**EXERCISE REQUIREMENTS:**
Retype each record exactly, please. Skip none.

[Version difference data]

===

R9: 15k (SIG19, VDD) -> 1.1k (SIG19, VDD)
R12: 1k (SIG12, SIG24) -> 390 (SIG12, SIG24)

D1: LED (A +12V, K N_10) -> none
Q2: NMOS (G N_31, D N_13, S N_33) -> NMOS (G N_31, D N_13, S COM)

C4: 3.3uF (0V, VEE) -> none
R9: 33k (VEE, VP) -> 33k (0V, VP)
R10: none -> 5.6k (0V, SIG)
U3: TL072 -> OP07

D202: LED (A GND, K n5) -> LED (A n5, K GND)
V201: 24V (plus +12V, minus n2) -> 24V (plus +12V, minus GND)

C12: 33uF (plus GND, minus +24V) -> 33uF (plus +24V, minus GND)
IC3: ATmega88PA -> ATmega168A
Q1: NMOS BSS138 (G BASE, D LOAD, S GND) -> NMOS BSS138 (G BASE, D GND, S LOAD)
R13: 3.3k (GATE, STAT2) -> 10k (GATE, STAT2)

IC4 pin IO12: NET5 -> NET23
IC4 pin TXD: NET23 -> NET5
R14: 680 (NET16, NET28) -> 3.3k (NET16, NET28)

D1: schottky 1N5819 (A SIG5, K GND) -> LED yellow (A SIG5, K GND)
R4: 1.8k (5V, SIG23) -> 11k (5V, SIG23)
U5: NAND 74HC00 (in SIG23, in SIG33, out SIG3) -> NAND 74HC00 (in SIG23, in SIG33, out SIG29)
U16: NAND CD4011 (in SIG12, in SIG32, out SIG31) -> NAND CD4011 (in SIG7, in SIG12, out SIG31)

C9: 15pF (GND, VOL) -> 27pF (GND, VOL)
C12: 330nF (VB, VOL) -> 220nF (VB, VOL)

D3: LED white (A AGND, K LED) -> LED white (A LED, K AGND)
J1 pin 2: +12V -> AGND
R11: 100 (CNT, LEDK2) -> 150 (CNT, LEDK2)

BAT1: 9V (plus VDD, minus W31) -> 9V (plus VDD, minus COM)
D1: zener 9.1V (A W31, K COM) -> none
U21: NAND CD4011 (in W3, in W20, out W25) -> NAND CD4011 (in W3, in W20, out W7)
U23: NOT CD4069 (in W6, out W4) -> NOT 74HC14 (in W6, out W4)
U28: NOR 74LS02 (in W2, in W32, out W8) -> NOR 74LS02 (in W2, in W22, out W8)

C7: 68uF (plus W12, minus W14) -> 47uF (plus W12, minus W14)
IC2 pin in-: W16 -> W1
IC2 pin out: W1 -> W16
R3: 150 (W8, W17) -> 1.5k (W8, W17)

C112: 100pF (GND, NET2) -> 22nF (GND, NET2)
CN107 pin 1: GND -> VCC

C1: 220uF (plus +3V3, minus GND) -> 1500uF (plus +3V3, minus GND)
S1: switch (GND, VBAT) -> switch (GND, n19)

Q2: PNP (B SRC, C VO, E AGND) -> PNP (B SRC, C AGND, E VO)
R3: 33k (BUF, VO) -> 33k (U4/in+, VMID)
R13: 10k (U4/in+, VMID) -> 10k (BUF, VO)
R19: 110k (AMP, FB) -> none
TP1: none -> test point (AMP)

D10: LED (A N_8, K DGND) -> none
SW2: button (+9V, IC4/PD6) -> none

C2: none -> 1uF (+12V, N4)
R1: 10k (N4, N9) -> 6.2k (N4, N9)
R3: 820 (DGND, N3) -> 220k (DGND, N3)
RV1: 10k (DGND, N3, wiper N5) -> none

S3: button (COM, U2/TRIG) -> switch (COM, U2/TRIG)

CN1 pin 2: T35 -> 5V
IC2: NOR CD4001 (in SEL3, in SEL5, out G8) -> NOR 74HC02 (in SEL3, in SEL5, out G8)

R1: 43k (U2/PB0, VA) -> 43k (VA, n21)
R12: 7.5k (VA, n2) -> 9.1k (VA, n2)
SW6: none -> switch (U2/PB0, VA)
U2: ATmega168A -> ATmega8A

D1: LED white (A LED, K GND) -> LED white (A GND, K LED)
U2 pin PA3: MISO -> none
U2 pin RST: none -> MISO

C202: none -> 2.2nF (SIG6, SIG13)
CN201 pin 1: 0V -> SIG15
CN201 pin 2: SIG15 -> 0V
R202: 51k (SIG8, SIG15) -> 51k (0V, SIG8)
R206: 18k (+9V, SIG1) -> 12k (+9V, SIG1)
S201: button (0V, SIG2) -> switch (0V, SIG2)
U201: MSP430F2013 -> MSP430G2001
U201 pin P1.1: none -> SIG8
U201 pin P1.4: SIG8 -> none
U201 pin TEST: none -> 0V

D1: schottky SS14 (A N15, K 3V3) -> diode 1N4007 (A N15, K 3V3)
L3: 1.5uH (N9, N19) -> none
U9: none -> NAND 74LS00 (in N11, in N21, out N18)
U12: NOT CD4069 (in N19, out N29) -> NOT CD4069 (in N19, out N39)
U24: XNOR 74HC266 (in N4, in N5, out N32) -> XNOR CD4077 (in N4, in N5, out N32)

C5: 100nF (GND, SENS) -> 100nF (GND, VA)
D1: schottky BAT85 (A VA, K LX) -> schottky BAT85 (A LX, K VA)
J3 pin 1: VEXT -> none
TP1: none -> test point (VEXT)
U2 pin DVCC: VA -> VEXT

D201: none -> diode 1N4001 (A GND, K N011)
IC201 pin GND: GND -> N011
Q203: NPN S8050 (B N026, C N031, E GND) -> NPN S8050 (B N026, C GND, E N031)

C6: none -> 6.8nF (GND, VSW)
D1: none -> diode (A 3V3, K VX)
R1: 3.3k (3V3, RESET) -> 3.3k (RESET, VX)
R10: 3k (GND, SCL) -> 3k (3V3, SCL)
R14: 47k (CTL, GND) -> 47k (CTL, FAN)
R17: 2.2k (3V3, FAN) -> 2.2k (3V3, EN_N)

===

**ANSWER SECTION:**
R9: 15k (SIG19, VDD) -> 1.1k (SIG19, VDD)
R12: 1k (SIG12, SIG24) -> 390 (SIG12, SIG24)

D1: LED (A +12V, K N_10) -> none
Q2: NMOS (G N_31, D N_13, S N_33) -> NMOS (G N_31, D N_13, S COM)

C4: 3.3uF (0V, VEE) -> none
R9: 33k (VEE, VP) -> 33k (0V, VP)
R10: none -> 5.6k (0V, SIG)
U3: TL072 -> OP07

D202: LED (A GND, K n5) -> LED (A n5, K GND)
V201: 24V (plus +12V, minus n2) -> 24V (plus +12V, minus GND)

C12: 33uF (plus GND, minus +24V) -> 33uF (plus +24V, minus GND)
IC3: ATmega88PA -> ATmega168A
Q1: NMOS BSS138 (G BASE, D LOAD, S GND) -> NMOS BSS138 (G BASE, D GND, S LOAD)
R13: 3.3k (GATE, STAT2) -> 10k (GATE, STAT2)

IC4 pin IO12: NET5 -> NET23
IC4 pin TXD: NET23 -> NET5
R14: 680 (NET16, NET28) -> 3.3k (NET16, NET28)

D1: schottky 1N5819 (A SIG5, K GND) -> LED yellow (A SIG5, K GND)
R4: 1.8k (5V, SIG23) -> 11k (5V, SIG23)
U5: NAND 74HC00 (in SIG23, in SIG33, out SIG3) -> NAND 74HC00 (in SIG23, in SIG33, out SIG29)
U16: NAND CD4011 (in SIG12, in SIG32, out SIG31) -> NAND CD4011 (in SIG7, in SIG12, out SIG31)

C9: 15pF (GND, VOL) -> 27pF (GND, VOL)
C12: 330nF (VB, VOL) -> 220nF (VB, VOL)

D3: LED white (A AGND, K LED) -> LED white (A LED, K AGND)
J1 pin 2: +12V -> AGND
R11: 100 (CNT, LEDK2) -> 150 (CNT, LEDK2)

BAT1: 9V (plus VDD, minus W31) -> 9V (plus VDD, minus COM)
D1: zener 9.1V (A W31, K COM) -> none
U21: NAND CD4011 (in W3, in W20, out W25) -> NAND CD4011 (in W3, in W20, out W7)
U23: NOT CD4069 (in W6, out W4) -> NOT 74HC14 (in W6, out W4)
U28: NOR 74LS02 (in W2, in W32, out W8) -> NOR 74LS02 (in W2, in W22, out W8)

C7: 68uF (plus W12, minus W14) -> 47uF (plus W12, minus W14)
IC2 pin in-: W16 -> W1
IC2 pin out: W1 -> W16
R3: 150 (W8, W17) -> 1.5k (W8, W17)

C112: 100pF (GND, NET2) -> 22nF (GND, NET2)
CN107 pin 1: GND -> VCC

C1: 220uF (plus +3V3, minus GND) -> 1500uF (plus +3V3, minus GND)
S1: switch (GND, VBAT) -> switch (GND, n19)

Q2: PNP (B SRC, C VO, E AGND) -> PNP (B SRC, C AGND, E VO)
R3: 33k (BUF, VO) -> 33k (U4/in+, VMID)
R13: 10k (U4/in+, VMID) -> 10k (BUF, VO)
R19: 110k (AMP, FB) -> none
TP1: none -> test point (AMP)

D10: LED (A N_8, K DGND) -> none
SW2: button (+9V, IC4/PD6) -> none

C2: none -> 1uF (+12V, N4)
R1: 10k (N4, N9) -> 6.2k (N4, N9)
R3: 820 (DGND, N3) -> 220k (DGND, N3)
RV1: 10k (DGND, N3, wiper N5) -> none

S3: button (COM, U2/TRIG) -> switch (COM, U2/TRIG)

CN1 pin 2: T35 -> 5V
IC2: NOR CD4001 (in SEL3, in SEL5, out G8) -> NOR 74HC02 (in SEL3, in SEL5, out G8)

R1: 43k (U2/PB0, VA) -> 43k (VA, n21)
R12: 7.5k (VA, n2) -> 9.1k (VA, n2)
SW6: none -> switch (U2/PB0, VA)
U2: ATmega168A -> ATmega8A

D1: LED white (A LED, K GND) -> LED white (A GND, K LED)
U2 pin PA3: MISO -> none
U2 pin RST: none -> MISO

C202: none -> 2.2nF (SIG6, SIG13)
CN201 pin 1: 0V -> SIG15
CN201 pin 2: SIG15 -> 0V
R202: 51k (SIG8, SIG15) -> 51k (0V, SIG8)
R206: 18k (+9V, SIG1) -> 12k (+9V, SIG1)
S201: button (0V, SIG2) -> switch (0V, SIG2)
U201: MSP430F2013 -> MSP430G2001
U201 pin P1.1: none -> SIG8
U201 pin P1.4: SIG8 -> none
U201 pin TEST: none -> 0V

D1: schottky SS14 (A N15, K 3V3) -> diode 1N4007 (A N15, K 3V3)
L3: 1.5uH (N9, N19) -> none
U9: none -> NAND 74LS00 (in N11, in N21, out N18)
U12: NOT CD4069 (in N19, out N29) -> NOT CD4069 (in N19, out N39)
U24: XNOR 74HC266 (in N4, in N5, out N32) -> XNOR CD4077 (in N4, in N5, out N32)

C5: 100nF (GND, SENS) -> 100nF (GND, VA)
D1: schottky BAT85 (A VA, K LX) -> schottky BAT85 (A LX, K VA)
J3 pin 1: VEXT -> none
TP1: none -> test point (VEXT)
U2 pin DVCC: VA -> VEXT

D201: none -> diode 1N4001 (A GND, K N011)
IC201 pin GND: GND -> N011
Q203: NPN S8050 (B N026, C N031, E GND) -> NPN S8050 (B N026, C GND, E N031)

C6: none -> 6.8nF (GND, VSW)
D1: none -> diode (A 3V3, K VX)
R1: 3.3k (3V3, RESET) -> 3.3k (RESET, VX)
R10: 3k (GND, SCL) -> 3k (3V3, SCL)
R14: 47k (CTL, GND) -> 47k (CTL, FAN)
R17: 2.2k (3V3, FAN) -> 2.2k (3V3, EN_N)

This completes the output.